-- DATASET RECORDS start --

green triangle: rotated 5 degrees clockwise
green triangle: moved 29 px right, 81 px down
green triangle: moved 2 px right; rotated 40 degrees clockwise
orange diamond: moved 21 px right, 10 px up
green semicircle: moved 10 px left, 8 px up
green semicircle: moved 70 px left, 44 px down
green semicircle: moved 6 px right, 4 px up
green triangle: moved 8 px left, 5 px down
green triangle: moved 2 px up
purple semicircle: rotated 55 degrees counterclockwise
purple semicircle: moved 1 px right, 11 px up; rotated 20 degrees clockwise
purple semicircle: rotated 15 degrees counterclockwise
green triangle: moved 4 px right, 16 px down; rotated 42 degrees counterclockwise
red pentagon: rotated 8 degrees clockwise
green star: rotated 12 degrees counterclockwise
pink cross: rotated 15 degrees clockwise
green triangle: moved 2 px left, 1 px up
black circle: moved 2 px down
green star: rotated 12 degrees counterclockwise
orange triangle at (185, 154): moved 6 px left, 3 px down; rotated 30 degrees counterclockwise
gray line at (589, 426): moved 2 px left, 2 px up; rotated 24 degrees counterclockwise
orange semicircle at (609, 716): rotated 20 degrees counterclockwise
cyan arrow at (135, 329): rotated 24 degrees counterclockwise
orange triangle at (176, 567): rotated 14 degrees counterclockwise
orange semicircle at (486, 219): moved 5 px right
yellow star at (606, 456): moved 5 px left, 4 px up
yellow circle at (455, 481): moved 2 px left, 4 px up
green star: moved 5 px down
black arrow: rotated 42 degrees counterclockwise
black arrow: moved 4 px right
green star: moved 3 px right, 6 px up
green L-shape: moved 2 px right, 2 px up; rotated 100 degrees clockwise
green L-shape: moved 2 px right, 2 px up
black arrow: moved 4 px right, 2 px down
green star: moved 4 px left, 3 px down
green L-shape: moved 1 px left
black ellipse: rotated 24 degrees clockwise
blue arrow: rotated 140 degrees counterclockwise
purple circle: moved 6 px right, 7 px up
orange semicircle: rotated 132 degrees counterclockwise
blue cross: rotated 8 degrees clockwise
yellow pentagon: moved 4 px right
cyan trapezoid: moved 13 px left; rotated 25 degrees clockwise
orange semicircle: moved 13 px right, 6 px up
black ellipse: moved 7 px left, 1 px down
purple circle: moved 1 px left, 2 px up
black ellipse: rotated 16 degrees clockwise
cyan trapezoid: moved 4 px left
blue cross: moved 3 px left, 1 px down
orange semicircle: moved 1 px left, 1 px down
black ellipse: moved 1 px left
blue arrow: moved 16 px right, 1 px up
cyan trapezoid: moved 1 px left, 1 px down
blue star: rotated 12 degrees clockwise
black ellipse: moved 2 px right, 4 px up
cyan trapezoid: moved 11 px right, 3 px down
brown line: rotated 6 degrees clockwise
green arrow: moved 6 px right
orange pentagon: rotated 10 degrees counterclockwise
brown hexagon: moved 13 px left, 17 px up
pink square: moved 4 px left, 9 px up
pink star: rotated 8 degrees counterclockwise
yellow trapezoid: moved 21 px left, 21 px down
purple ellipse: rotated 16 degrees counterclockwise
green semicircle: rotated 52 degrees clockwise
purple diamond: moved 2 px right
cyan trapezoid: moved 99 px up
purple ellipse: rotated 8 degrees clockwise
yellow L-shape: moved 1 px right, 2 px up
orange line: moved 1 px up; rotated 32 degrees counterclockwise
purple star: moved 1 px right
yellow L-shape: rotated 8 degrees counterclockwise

-- DATASET RECORDS end --

= TO BE DONE =
Copy the records above word for word, from the first line through the line with "pink cross: rotated 15 degrees clockwise".

= RESULT OF THIS EXERCISE =
green triangle: rotated 5 degrees clockwise
green triangle: moved 29 px right, 81 px down
green triangle: moved 2 px right; rotated 40 degrees clockwise
orange diamond: moved 21 px right, 10 px up
green semicircle: moved 10 px left, 8 px up
green semicircle: moved 70 px left, 44 px down
green semicircle: moved 6 px right, 4 px up
green triangle: moved 8 px left, 5 px down
green triangle: moved 2 px up
purple semicircle: rotated 55 degrees counterclockwise
purple semicircle: moved 1 px right, 11 px up; rotated 20 degrees clockwise
purple semicircle: rotated 15 degrees counterclockwise
green triangle: moved 4 px right, 16 px down; rotated 42 degrees counterclockwise
red pentagon: rotated 8 degrees clockwise
green star: rotated 12 degrees counterclockwise
pink cross: rotated 15 degrees clockwise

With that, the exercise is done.